> WHAT TO WORK ON:
Only the number is wanted: how many lines below contain "turquoise"?

Scene content tallies

○ ○ ○ ○ ○

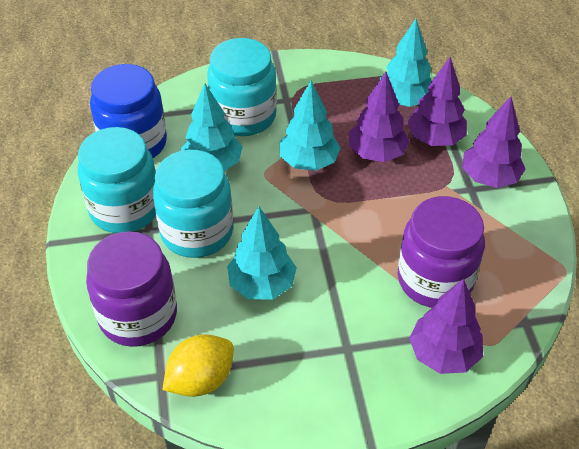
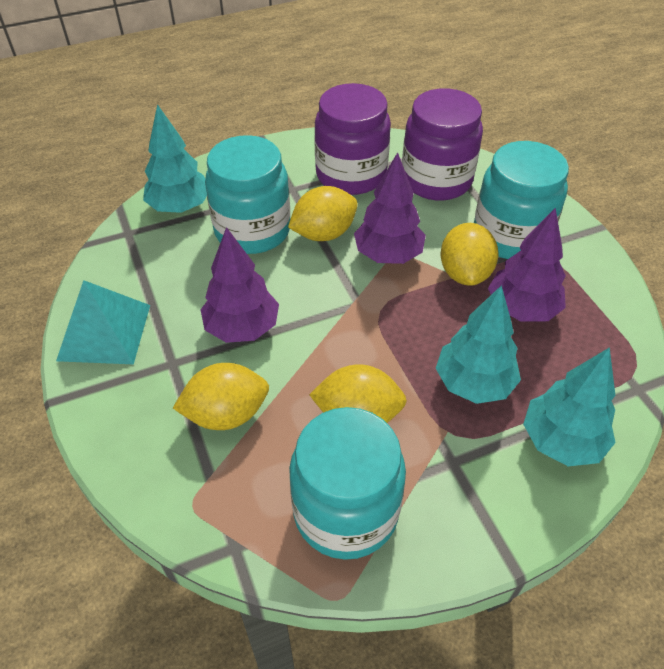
blue jar: 1 -> 0
purple tree: 4 -> 3
turquoise pyramid: 0 -> 1
turquoise tree: 4 -> 3
yellow lemon: 1 -> 4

○ ○ ○ ○ ○

> TASK SOLUTION:
2